## AIM OF THE TASK
Render the items below as a Markdown table with the columns "Row" and "Line", giving each line its own numbered row and leaving out blank lines and the pictures.
============================================================
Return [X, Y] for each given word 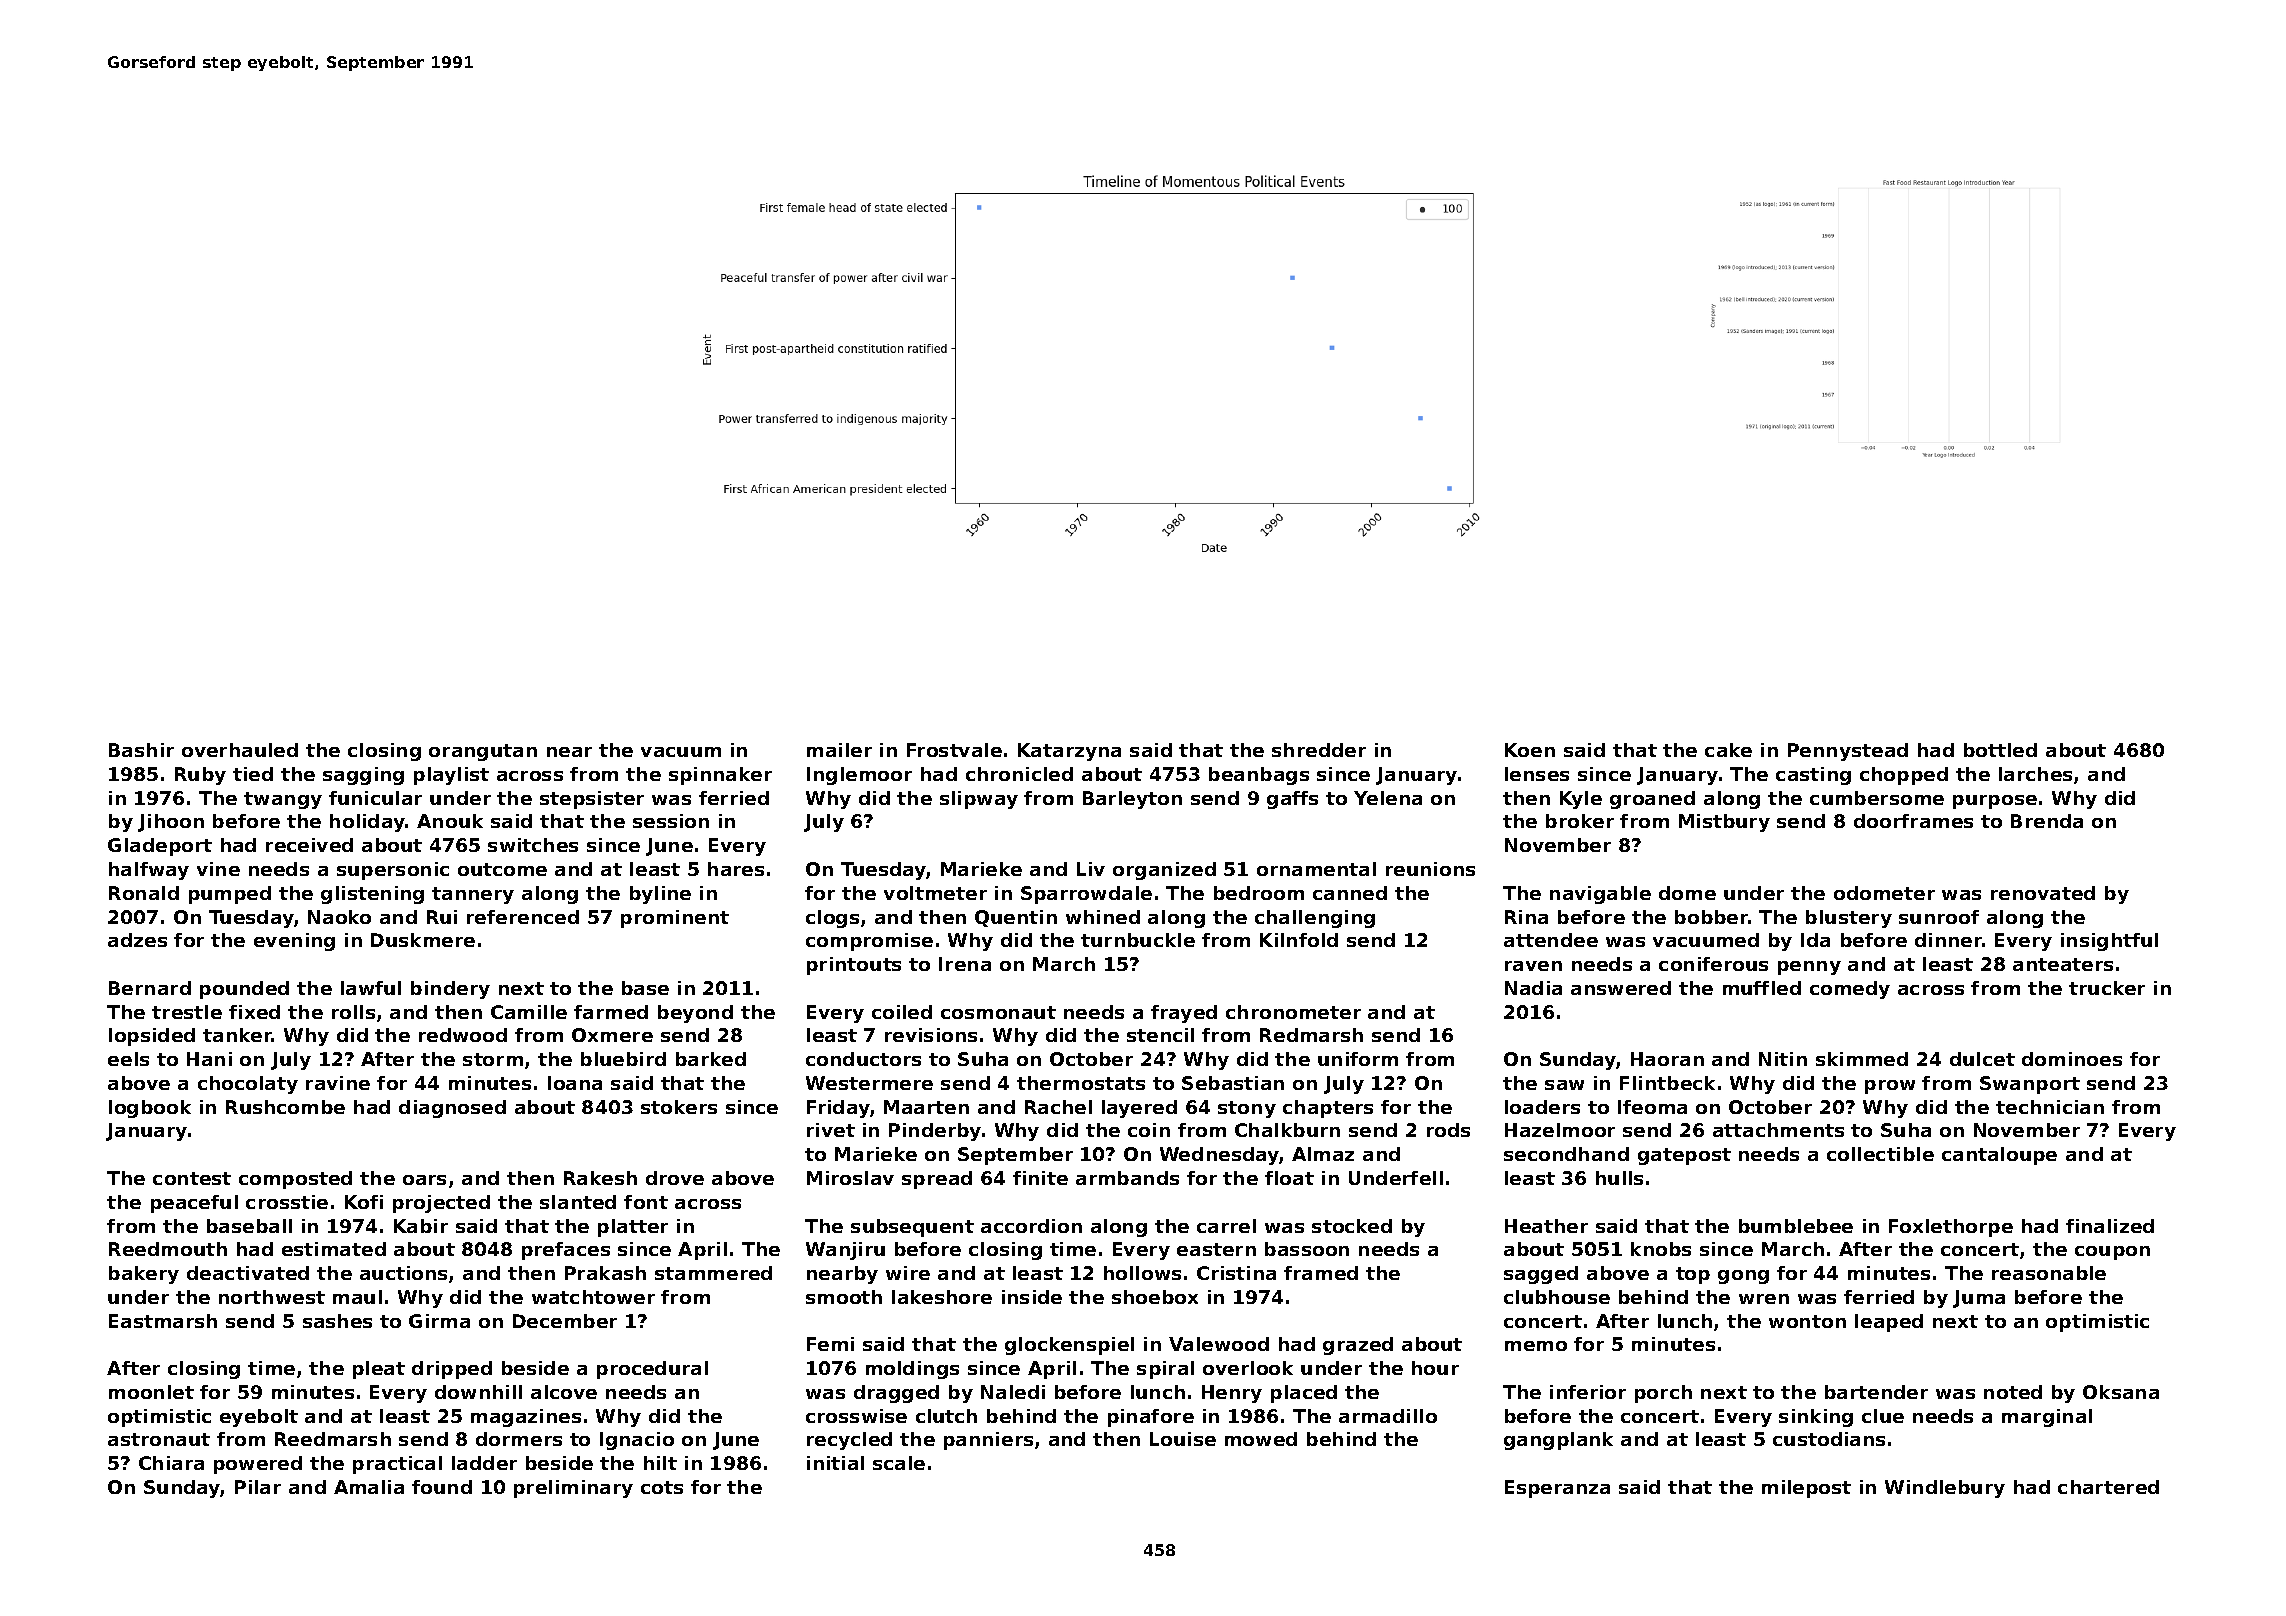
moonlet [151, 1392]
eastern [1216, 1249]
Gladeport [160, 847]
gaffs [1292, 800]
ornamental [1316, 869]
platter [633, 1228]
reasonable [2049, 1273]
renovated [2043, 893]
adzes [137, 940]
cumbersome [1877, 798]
============================================================
## FINAL ANSWER
| Row | Line |
|---|---|
| 1 | Return [X, Y] for each given word  |
| 2 | moonlet [151, 1392] |
| 3 | eastern [1216, 1249] |
| 4 | Gladeport [160, 847] |
| 5 | gaffs [1292, 800] |
| 6 | ornamental [1316, 869] |
| 7 | platter [633, 1228] |
| 8 | reasonable [2049, 1273] |
| 9 | renovated [2043, 893] |
| 10 | adzes [137, 940] |
| 11 | cumbersome [1877, 798] |